The entries that follow include a run beginning at the line with "blue car [419,192,527,253]" and ending at the line with "green bucket [662,208,781,330]"; restate that run word for word and leave the rest out.

Information given START

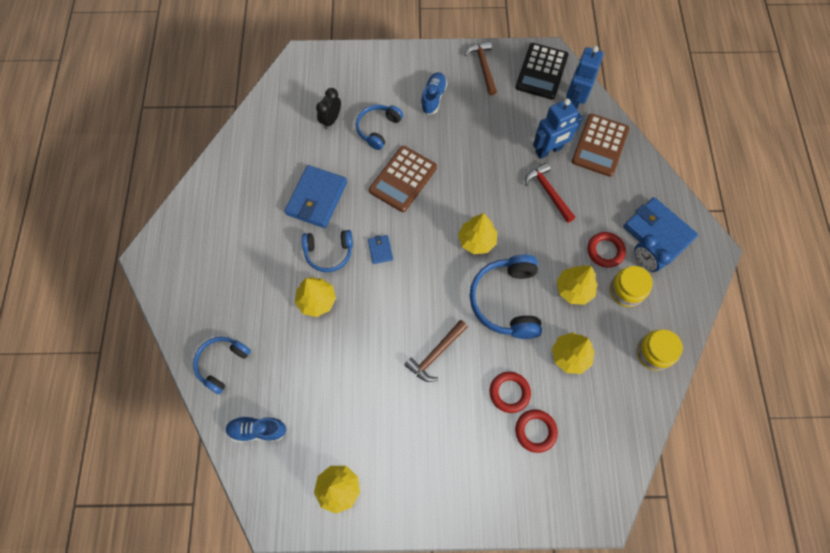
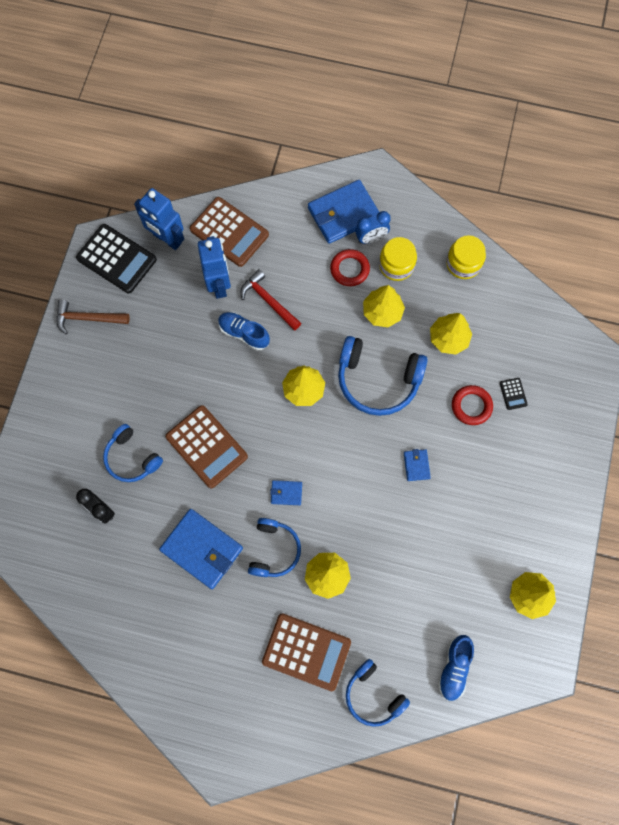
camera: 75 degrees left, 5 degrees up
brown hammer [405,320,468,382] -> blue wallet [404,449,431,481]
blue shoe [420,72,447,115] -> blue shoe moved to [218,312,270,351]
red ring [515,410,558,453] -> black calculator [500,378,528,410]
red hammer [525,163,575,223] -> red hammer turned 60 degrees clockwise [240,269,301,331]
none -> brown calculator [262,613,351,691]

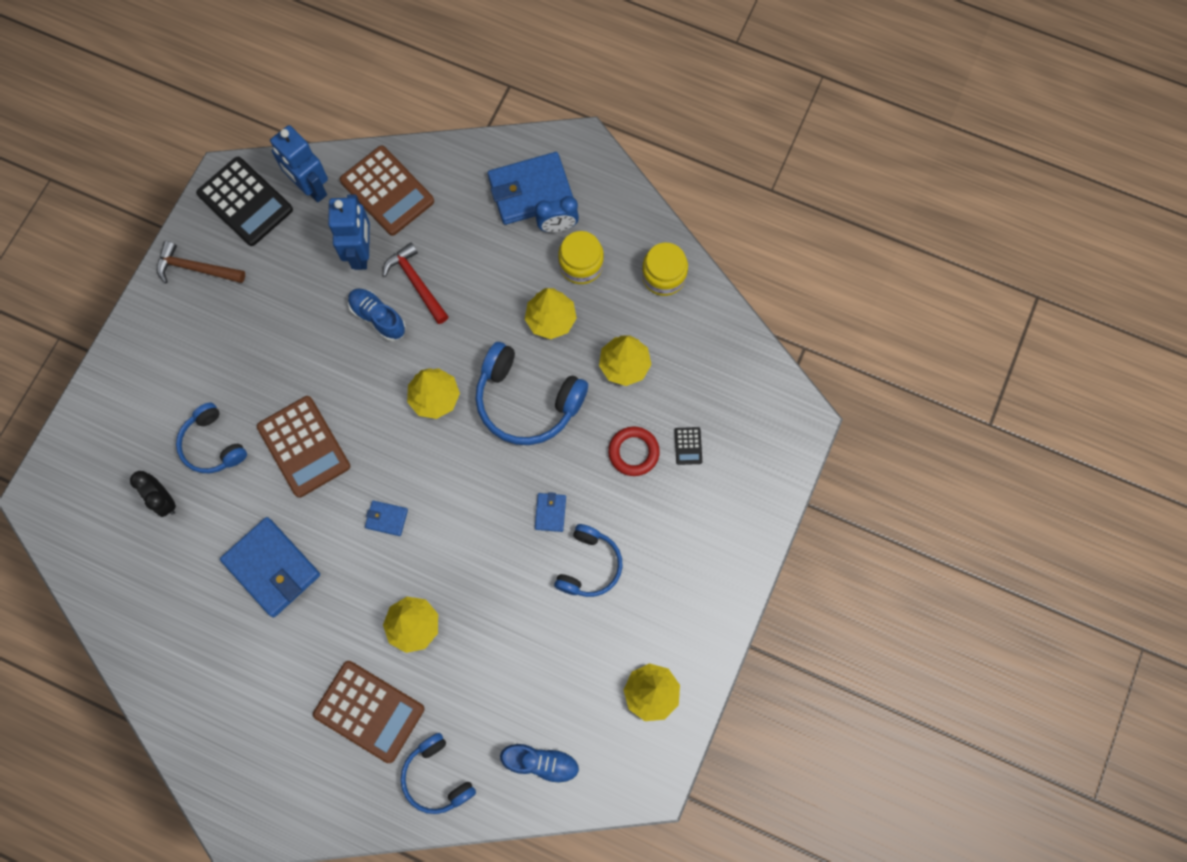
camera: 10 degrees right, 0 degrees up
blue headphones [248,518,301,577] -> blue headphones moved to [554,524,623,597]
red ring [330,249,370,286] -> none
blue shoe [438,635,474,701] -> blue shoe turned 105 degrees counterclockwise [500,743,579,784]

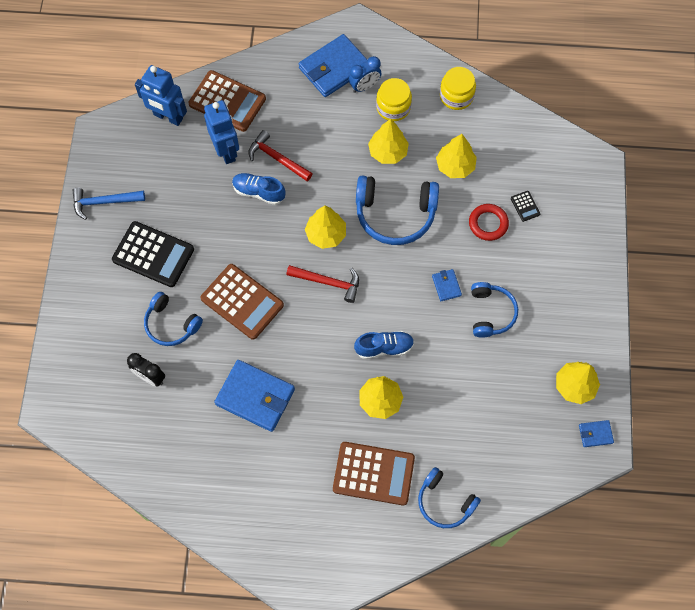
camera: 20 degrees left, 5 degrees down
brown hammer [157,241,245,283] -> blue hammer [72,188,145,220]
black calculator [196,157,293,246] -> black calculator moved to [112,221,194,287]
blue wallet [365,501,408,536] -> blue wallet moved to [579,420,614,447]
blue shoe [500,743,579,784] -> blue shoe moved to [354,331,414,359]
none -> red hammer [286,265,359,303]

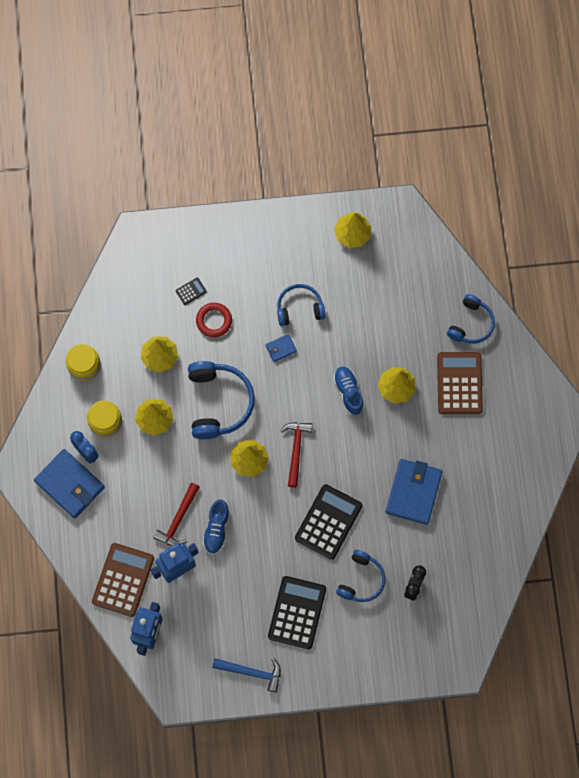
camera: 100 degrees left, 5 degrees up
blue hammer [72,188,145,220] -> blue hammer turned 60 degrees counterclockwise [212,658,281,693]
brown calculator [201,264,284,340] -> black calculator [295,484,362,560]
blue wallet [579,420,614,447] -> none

Information given END
Information given START

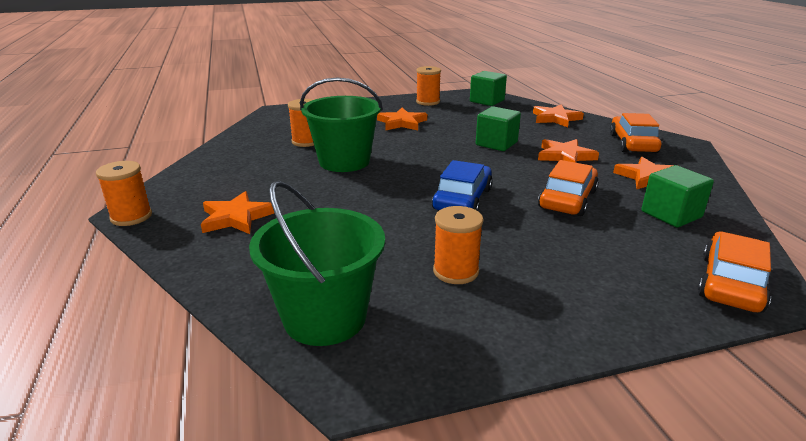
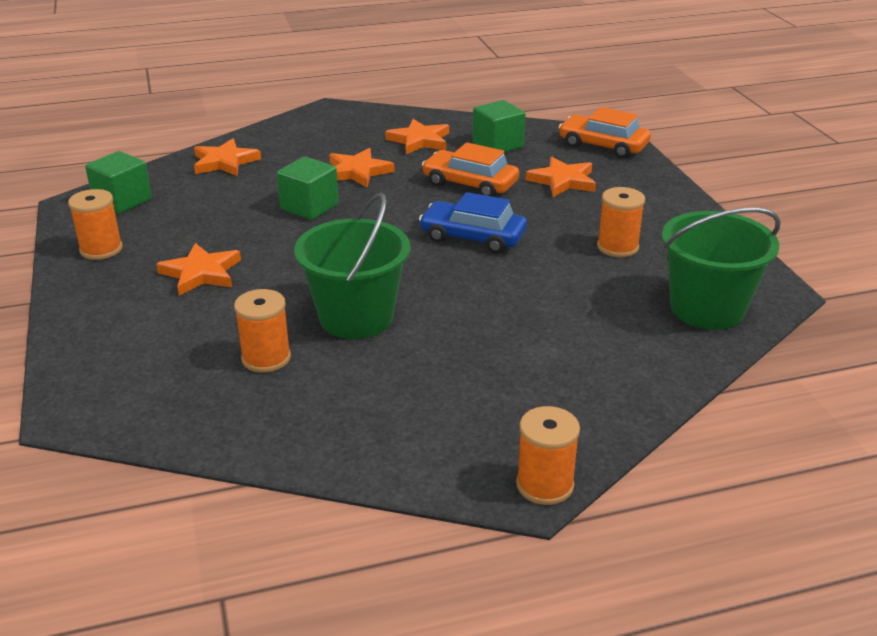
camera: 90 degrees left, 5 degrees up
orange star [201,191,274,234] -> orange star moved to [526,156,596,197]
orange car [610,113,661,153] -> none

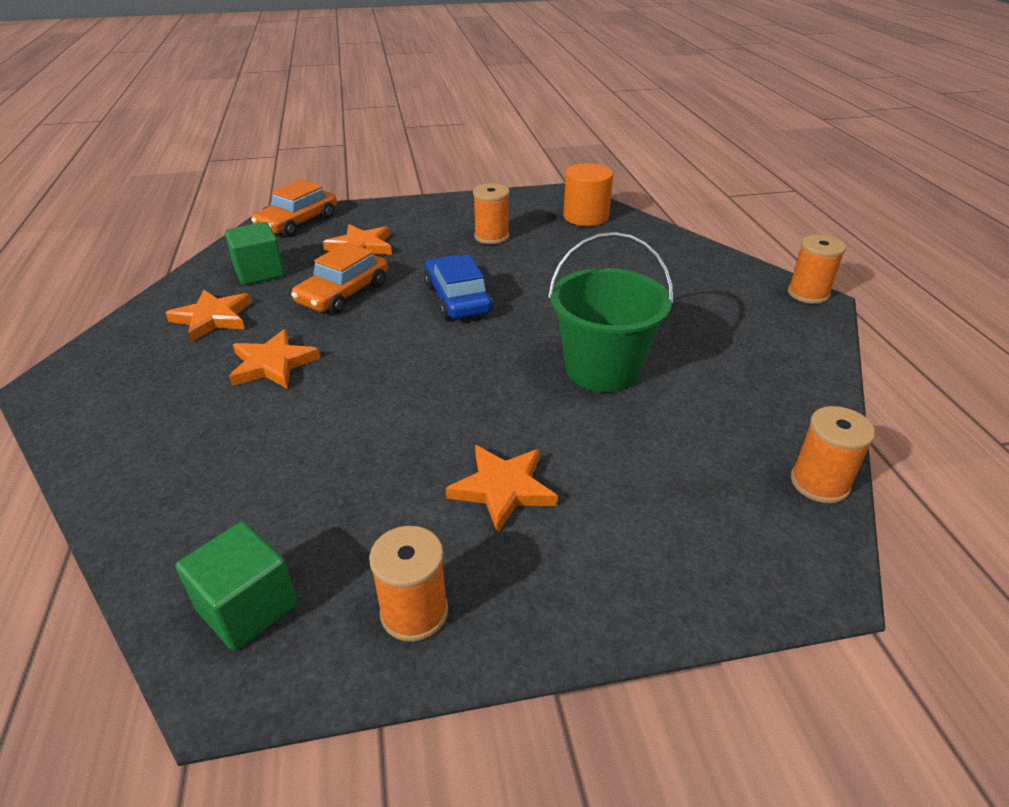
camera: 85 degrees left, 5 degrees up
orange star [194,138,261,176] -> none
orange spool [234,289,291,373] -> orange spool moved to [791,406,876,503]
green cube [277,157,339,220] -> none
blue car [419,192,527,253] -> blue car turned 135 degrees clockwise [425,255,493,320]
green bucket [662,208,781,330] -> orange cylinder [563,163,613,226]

Information given END
Information given START

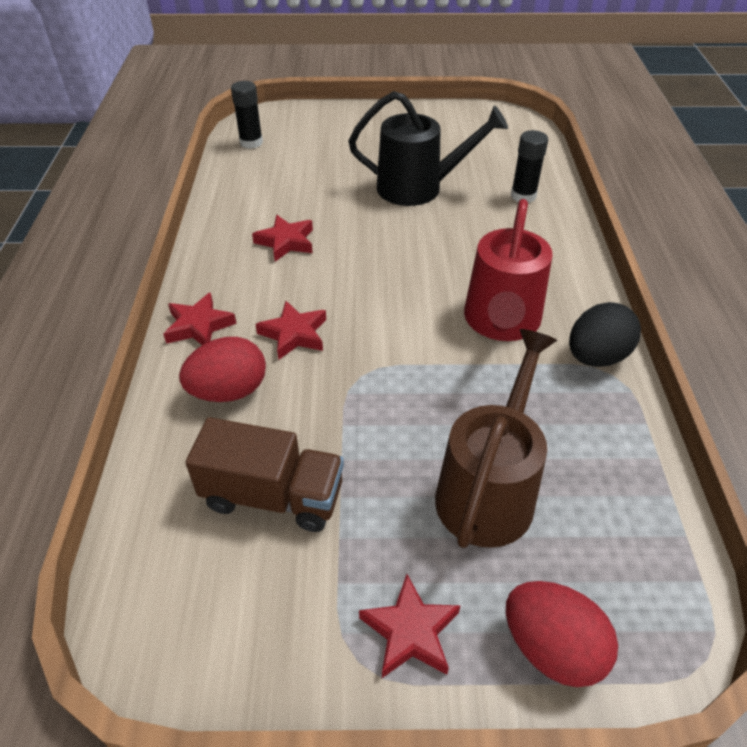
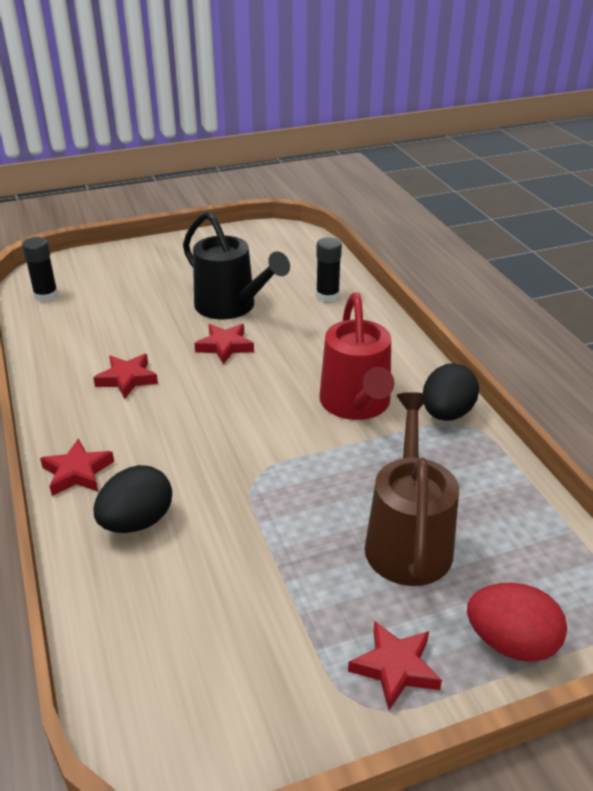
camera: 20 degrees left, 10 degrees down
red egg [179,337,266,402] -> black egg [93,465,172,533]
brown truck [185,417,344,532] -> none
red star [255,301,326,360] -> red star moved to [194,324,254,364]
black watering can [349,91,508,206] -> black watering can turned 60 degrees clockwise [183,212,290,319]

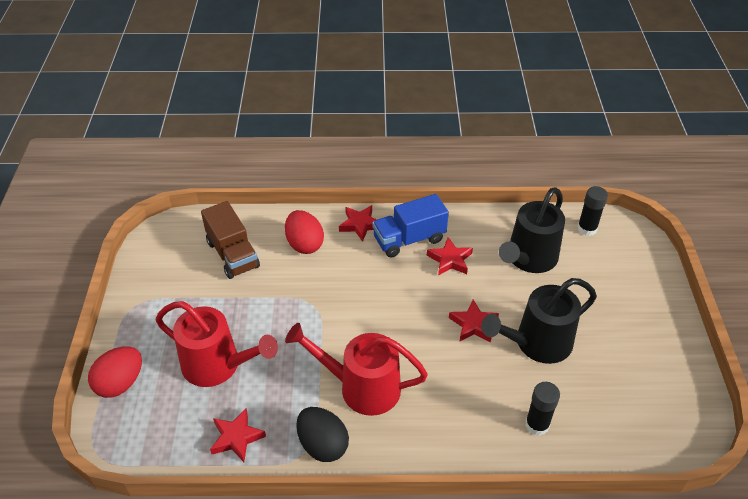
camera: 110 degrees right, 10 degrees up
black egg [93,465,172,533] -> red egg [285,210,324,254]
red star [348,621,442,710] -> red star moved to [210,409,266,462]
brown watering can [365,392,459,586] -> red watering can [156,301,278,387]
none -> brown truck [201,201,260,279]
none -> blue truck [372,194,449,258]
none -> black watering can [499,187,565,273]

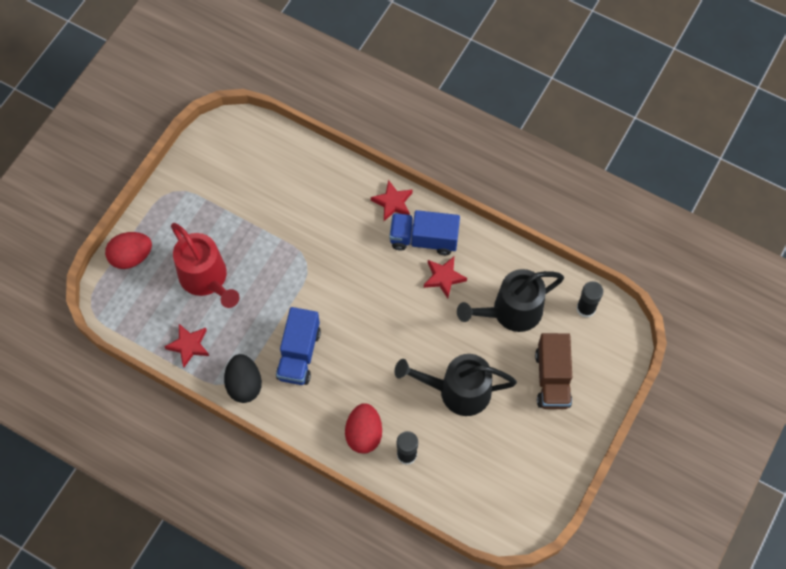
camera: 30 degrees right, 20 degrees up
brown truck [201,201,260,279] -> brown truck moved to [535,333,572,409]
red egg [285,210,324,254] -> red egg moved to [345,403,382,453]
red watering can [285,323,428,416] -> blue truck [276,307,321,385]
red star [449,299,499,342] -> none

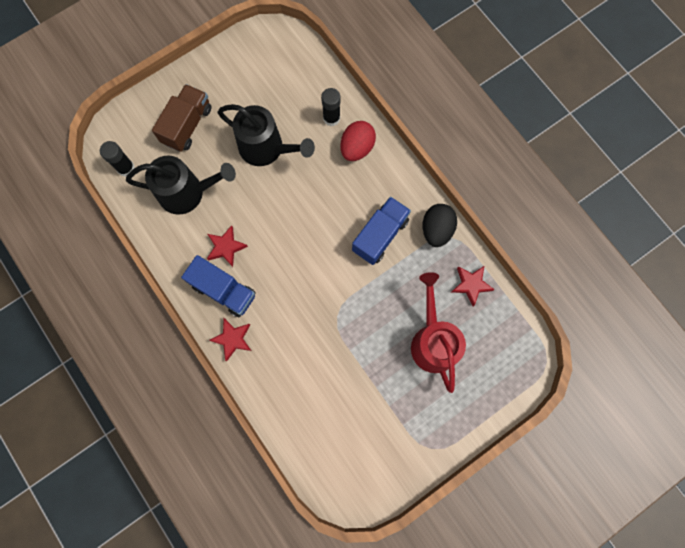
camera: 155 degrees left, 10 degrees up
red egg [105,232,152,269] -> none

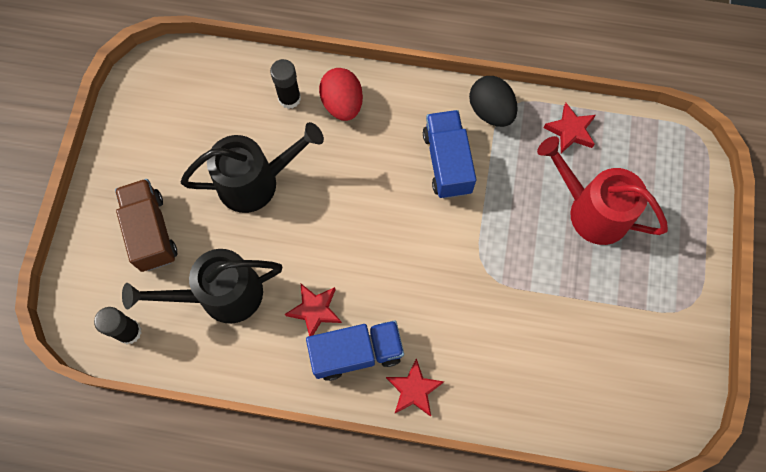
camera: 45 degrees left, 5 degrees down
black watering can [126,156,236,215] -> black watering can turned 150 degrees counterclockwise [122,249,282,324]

Information given END

Written answer
blue car [419,192,527,253] -> blue car turned 135 degrees clockwise [425,255,493,320]
green bucket [662,208,781,330] -> orange cylinder [563,163,613,226]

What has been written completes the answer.